● Records for the exercise
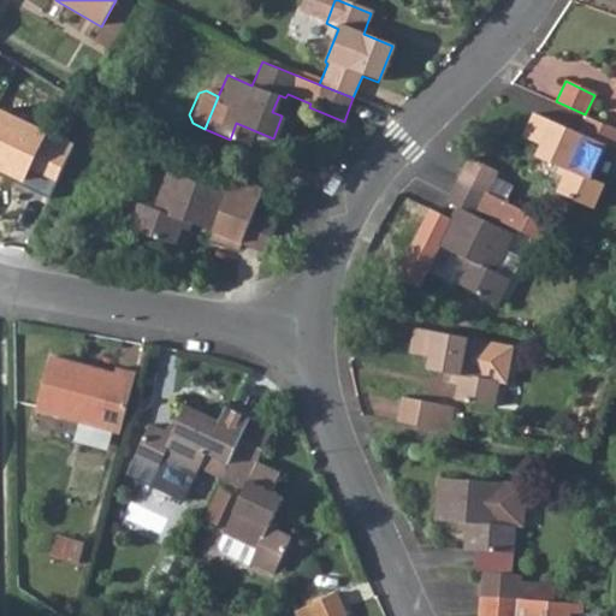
[(0,110),(0,171),(23,182),(28,171),(54,182),(72,147),(0,110)]
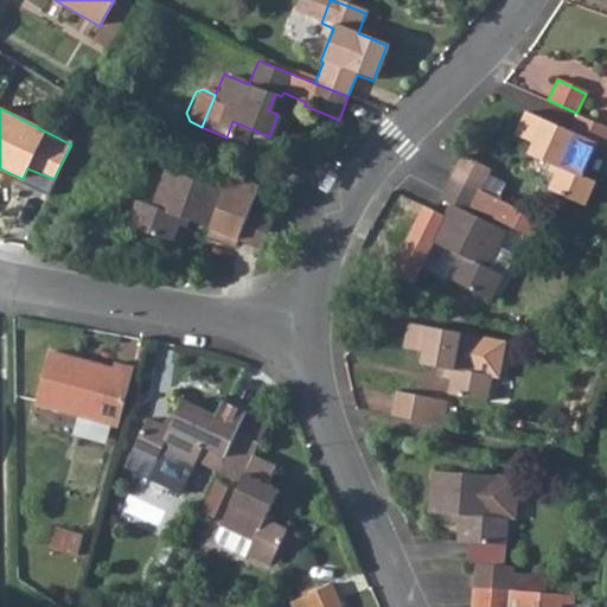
[(531,149),(526,159),(555,172),(545,193),(581,210),(592,186),(579,180),(595,144),(526,112),(512,141),(531,149)]
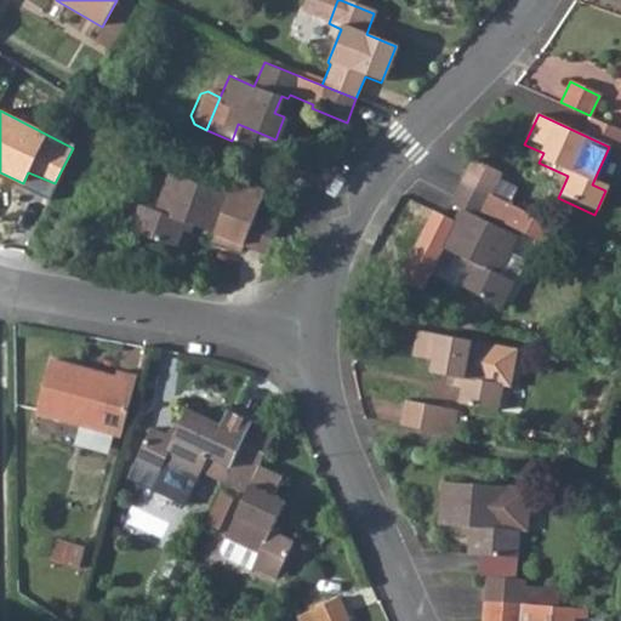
[(489,195),(500,175),(471,161),(460,181),(489,195)]
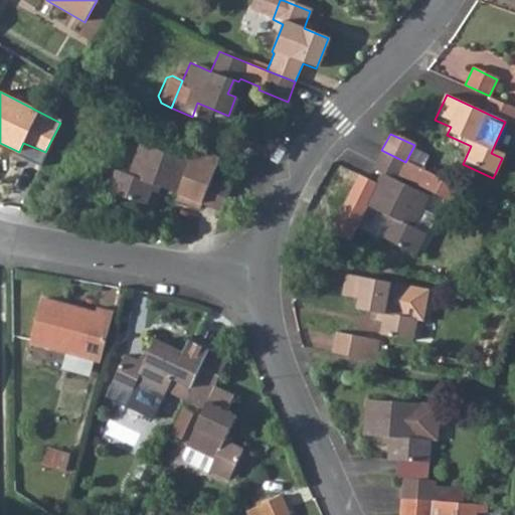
[(189,163),(141,145),(128,180),(114,174),(107,195),(145,209),(152,190),(176,198),(174,202),(200,212),(202,207),(222,215),(223,214),(228,203),(227,203),(232,189),(211,181),(220,158),(196,144),(189,163)]
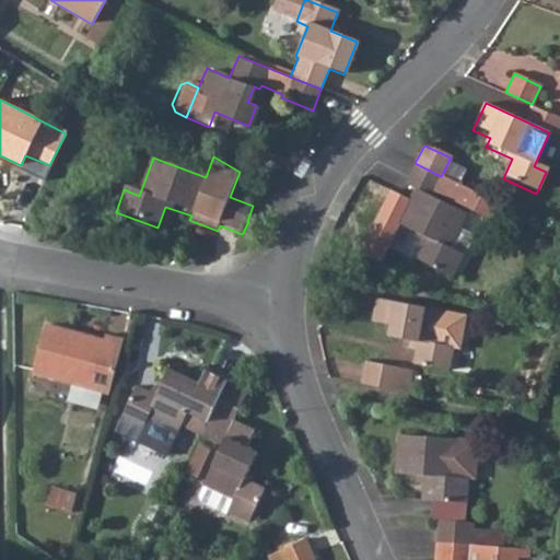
[(405,183),(416,188),(397,224),(423,237),(413,258),(454,278),(465,256),(451,249),(468,212),(432,195),(441,176),(415,163),(405,183)]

● What to work on
Reproduce the listing exactly, but omit every picture in it.

● Your response
[(0,110),(0,171),(23,182),(28,171),(54,182),(72,147),(0,110)]
[(531,149),(526,159),(555,172),(545,193),(581,210),(592,186),(579,180),(595,144),(526,112),(512,141),(531,149)]
[(489,195),(500,175),(471,161),(460,181),(489,195)]
[(189,163),(141,145),(128,180),(114,174),(107,195),(145,209),(152,190),(176,198),(174,202),(200,212),(202,207),(222,215),(223,214),(228,203),(227,203),(232,189),(211,181),(220,158),(196,144),(189,163)]
[(405,183),(416,188),(397,224),(423,237),(413,258),(454,278),(465,256),(451,249),(468,212),(432,195),(441,176),(415,163),(405,183)]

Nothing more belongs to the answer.